DATA FOR THE TASK:
---------------

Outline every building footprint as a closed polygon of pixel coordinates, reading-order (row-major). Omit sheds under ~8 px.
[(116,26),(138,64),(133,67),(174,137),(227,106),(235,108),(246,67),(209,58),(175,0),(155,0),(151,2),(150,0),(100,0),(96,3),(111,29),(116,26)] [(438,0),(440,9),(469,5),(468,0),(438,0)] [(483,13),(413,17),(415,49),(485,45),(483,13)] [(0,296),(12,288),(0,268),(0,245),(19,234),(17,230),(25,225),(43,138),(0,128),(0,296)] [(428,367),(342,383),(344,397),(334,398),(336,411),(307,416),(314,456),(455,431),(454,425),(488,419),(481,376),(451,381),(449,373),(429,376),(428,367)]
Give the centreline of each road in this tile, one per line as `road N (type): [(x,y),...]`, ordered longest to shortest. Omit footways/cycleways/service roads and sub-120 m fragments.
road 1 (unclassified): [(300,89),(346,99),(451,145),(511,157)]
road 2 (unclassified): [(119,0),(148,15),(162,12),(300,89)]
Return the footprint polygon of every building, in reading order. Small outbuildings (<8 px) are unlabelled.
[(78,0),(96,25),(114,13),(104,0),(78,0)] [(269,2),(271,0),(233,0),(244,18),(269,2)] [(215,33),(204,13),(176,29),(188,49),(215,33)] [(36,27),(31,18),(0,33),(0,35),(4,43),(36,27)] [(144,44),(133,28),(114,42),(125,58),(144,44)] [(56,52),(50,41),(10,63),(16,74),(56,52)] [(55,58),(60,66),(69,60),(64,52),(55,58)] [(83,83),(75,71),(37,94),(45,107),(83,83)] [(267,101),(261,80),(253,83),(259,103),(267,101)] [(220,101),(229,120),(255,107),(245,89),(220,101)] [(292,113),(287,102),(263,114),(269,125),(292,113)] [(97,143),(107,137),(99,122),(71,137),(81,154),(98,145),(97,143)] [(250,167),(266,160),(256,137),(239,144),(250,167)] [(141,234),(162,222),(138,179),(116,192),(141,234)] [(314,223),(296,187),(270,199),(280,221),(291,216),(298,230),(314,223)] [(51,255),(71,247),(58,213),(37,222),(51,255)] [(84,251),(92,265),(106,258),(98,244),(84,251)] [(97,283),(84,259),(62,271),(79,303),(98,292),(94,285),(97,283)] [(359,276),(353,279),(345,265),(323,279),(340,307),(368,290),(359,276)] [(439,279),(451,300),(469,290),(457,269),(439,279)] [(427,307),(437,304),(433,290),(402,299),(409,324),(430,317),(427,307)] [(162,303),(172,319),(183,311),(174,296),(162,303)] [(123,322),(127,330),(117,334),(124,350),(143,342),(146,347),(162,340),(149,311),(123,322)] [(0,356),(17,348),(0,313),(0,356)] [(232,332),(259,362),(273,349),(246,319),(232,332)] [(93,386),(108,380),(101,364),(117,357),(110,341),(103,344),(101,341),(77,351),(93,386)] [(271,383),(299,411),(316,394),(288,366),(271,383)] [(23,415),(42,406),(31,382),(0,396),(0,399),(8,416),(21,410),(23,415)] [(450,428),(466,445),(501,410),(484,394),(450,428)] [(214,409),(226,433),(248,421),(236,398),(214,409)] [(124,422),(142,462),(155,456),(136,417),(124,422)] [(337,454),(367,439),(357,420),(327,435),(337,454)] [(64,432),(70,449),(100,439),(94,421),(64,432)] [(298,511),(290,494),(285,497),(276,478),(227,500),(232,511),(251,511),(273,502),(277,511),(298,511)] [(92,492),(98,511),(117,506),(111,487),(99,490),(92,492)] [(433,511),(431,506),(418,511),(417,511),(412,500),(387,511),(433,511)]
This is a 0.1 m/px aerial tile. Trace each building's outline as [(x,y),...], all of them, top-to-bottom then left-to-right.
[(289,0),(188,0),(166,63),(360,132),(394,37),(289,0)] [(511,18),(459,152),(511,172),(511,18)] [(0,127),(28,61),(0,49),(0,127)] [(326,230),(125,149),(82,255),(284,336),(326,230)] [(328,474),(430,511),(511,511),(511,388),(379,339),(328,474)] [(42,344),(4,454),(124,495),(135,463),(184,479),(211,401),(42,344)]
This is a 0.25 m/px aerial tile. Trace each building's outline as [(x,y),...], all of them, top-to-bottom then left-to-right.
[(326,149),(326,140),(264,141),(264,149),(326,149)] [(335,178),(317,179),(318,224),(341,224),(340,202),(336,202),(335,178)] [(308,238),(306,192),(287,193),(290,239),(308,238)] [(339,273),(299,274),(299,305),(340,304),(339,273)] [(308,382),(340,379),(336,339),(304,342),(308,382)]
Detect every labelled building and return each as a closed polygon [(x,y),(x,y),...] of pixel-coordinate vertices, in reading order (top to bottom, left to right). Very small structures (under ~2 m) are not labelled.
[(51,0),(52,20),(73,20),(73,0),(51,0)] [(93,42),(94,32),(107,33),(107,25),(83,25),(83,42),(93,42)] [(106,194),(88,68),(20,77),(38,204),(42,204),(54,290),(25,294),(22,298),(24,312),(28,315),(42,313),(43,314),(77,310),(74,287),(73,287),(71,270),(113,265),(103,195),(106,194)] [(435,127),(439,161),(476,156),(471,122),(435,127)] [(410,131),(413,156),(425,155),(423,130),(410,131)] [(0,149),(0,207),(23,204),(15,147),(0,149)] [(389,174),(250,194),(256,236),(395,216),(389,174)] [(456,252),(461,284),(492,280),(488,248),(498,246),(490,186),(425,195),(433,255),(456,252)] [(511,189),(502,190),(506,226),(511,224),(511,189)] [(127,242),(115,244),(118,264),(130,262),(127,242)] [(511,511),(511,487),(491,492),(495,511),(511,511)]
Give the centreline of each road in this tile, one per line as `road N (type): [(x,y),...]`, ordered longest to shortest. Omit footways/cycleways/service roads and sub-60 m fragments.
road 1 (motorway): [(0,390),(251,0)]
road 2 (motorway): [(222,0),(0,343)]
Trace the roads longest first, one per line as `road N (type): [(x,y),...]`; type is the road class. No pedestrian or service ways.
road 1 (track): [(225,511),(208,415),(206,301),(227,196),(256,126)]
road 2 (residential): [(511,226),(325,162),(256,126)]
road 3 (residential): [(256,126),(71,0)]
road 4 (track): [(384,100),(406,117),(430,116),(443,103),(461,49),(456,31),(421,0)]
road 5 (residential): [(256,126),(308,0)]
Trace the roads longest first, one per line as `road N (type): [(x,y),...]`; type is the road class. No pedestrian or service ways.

---------------

WHAT TO WORK ON: Lay out all of the lines above as a JSON list of strings, with one string for each line and blank lines left out.

OUTPUT OF THE TASK:
[
  "Outline every building footprint as a closed polygon of pixel coordinates, reading-order (row-major). Omit sheds under ~8 px.",
  "[(116,26),(138,64),(133,67),(174,137),(227,106),(235,108),(246,67),(209,58),(175,0),(155,0),(151,2),(150,0),(100,0),(96,3),(111,29),(116,26)] [(438,0),(440,9),(469,5),(468,0),(438,0)] [(483,13),(413,17),(415,49),(485,45),(483,13)] [(0,296),(12,288),(0,268),(0,245),(19,234),(17,230),(25,225),(43,138),(0,128),(0,296)] [(428,367),(342,383),(344,397),(334,398),(336,411),(307,416),(314,456),(455,431),(454,425),(488,419),(481,376),(451,381),(449,373),(429,376),(428,367)]",
  "Give the centreline of each road in this tile, one per line as `road N (type): [(x,y),...]`, ordered longest to shortest. Omit footways/cycleways/service roads and sub-120 m fragments.",
  "road 1 (unclassified): [(300,89),(346,99),(451,145),(511,157)]",
  "road 2 (unclassified): [(119,0),(148,15),(162,12),(300,89)]",
  "Return the footprint polygon of every building, in reading order. Small outbuildings (<8 px) are unlabelled.",
  "[(78,0),(96,25),(114,13),(104,0),(78,0)] [(269,2),(271,0),(233,0),(244,18),(269,2)] [(215,33),(204,13),(176,29),(188,49),(215,33)] [(36,27),(31,18),(0,33),(0,35),(4,43),(36,27)] [(144,44),(133,28),(114,42),(125,58),(144,44)] [(56,52),(50,41),(10,63),(16,74),(56,52)] [(55,58),(60,66),(69,60),(64,52),(55,58)] [(83,83),(75,71),(37,94),(45,107),(83,83)] [(267,101),(261,80),(253,83),(259,103),(267,101)] [(220,101),(229,120),(255,107),(245,89),(220,101)] [(292,113),(287,102),(263,114),(269,125),(292,113)] [(97,143),(107,137),(99,122),(71,137),(81,154),(98,145),(97,143)] [(250,167),(266,160),(256,137),(239,144),(250,167)] [(141,234),(162,222),(138,179),(116,192),(141,234)] [(314,223),(296,187),(270,199),(280,221),(291,216),(298,230),(314,223)] [(51,255),(71,247),(58,213),(37,222),(51,255)] [(84,251),(92,265),(106,258),(98,244),(84,251)] [(97,283),(84,259),(62,271),(79,303),(98,292),(94,285),(97,283)] [(359,276),(353,279),(345,265),(323,279),(340,307),(368,290),(359,276)] [(439,279),(451,300),(469,290),(457,269),(439,279)] [(427,307),(437,304),(433,290),(402,299),(409,324),(430,317),(427,307)] [(162,303),(172,319),(183,311),(174,296),(162,303)] [(123,322),(127,330),(117,334),(124,350),(143,342),(146,347),(162,340),(149,311),(123,322)] [(0,356),(17,348),(0,313),(0,356)] [(232,332),(259,362),(273,349),(246,319),(232,332)] [(93,386),(108,380),(101,364),(117,357),(110,341),(103,344),(101,341),(77,351),(93,386)] [(271,383),(299,411),(316,394),(288,366),(271,383)] [(23,415),(42,406),(31,382),(0,396),(0,399),(8,416),(21,410),(23,415)] [(450,428),(466,445),(501,410),(484,394),(450,428)] [(214,409),(226,433),(248,421),(236,398),(214,409)] [(124,422),(142,462),(155,456),(136,417),(124,422)] [(337,454),(367,439),(357,420),(327,435),(337,454)] [(64,432),(70,449),(100,439),(94,421),(64,432)] [(298,511),(290,494),(285,497),(276,478),(227,500),(232,511),(251,511),(273,502),(277,511),(298,511)] [(92,492),(98,511),(117,506),(111,487),(99,490),(92,492)] [(433,511),(431,506),(418,511),(417,511),(412,500),(387,511),(433,511)]",
  "This is a 0.1 m/px aerial tile. Trace each building's outline as [(x,y),...], all of them, top-to-bottom then left-to-right.",
  "[(289,0),(188,0),(166,63),(360,132),(394,37),(289,0)] [(511,18),(459,152),(511,172),(511,18)] [(0,127),(28,61),(0,49),(0,127)] [(326,230),(125,149),(82,255),(284,336),(326,230)] [(328,474),(430,511),(511,511),(511,388),(379,339),(328,474)] [(42,344),(4,454),(124,495),(135,463),(184,479),(211,401),(42,344)]",
  "This is a 0.25 m/px aerial tile. Trace each building's outline as [(x,y),...], all of them, top-to-bottom then left-to-right.",
  "[(326,149),(326,140),(264,141),(264,149),(326,149)] [(335,178),(317,179),(318,224),(341,224),(340,202),(336,202),(335,178)] [(308,238),(306,192),(287,193),(290,239),(308,238)] [(339,273),(299,274),(299,305),(340,304),(339,273)] [(308,382),(340,379),(336,339),(304,342),(308,382)]",
  "Detect every labelled building and return each as a closed polygon [(x,y),(x,y),...] of pixel-coordinate vertices, in reading order (top to bottom, left to right). Very small structures (under ~2 m) are not labelled.",
  "[(51,0),(52,20),(73,20),(73,0),(51,0)] [(93,42),(94,32),(107,33),(107,25),(83,25),(83,42),(93,42)] [(106,194),(88,68),(20,77),(38,204),(42,204),(54,290),(25,294),(22,298),(24,312),(28,315),(42,313),(43,314),(77,310),(74,287),(73,287),(71,270),(113,265),(103,195),(106,194)] [(435,127),(439,161),(476,156),(471,122),(435,127)] [(410,131),(413,156),(425,155),(423,130),(410,131)] [(0,149),(0,207),(23,204),(15,147),(0,149)] [(389,174),(250,194),(256,236),(395,216),(389,174)] [(456,252),(461,284),(492,280),(488,248),(498,246),(490,186),(425,195),(433,255),(456,252)] [(511,189),(502,190),(506,226),(511,224),(511,189)] [(127,242),(115,244),(118,264),(130,262),(127,242)] [(511,511),(511,487),(491,492),(495,511),(511,511)]",
  "Give the centreline of each road in this tile, one per line as `road N (type): [(x,y),...]`, ordered longest to shortest. Omit footways/cycleways/service roads and sub-60 m fragments.",
  "road 1 (motorway): [(0,390),(251,0)]",
  "road 2 (motorway): [(222,0),(0,343)]",
  "Trace the roads longest first, one per line as `road N (type): [(x,y),...]`; type is the road class. No pedestrian or service ways.",
  "road 1 (track): [(225,511),(208,415),(206,301),(227,196),(256,126)]",
  "road 2 (residential): [(511,226),(325,162),(256,126)]",
  "road 3 (residential): [(256,126),(71,0)]",
  "road 4 (track): [(384,100),(406,117),(430,116),(443,103),(461,49),(456,31),(421,0)]",
  "road 5 (residential): [(256,126),(308,0)]",
  "Trace the roads longest first, one per line as `road N (type): [(x,y),...]`; type is the road class. No pedestrian or service ways."
]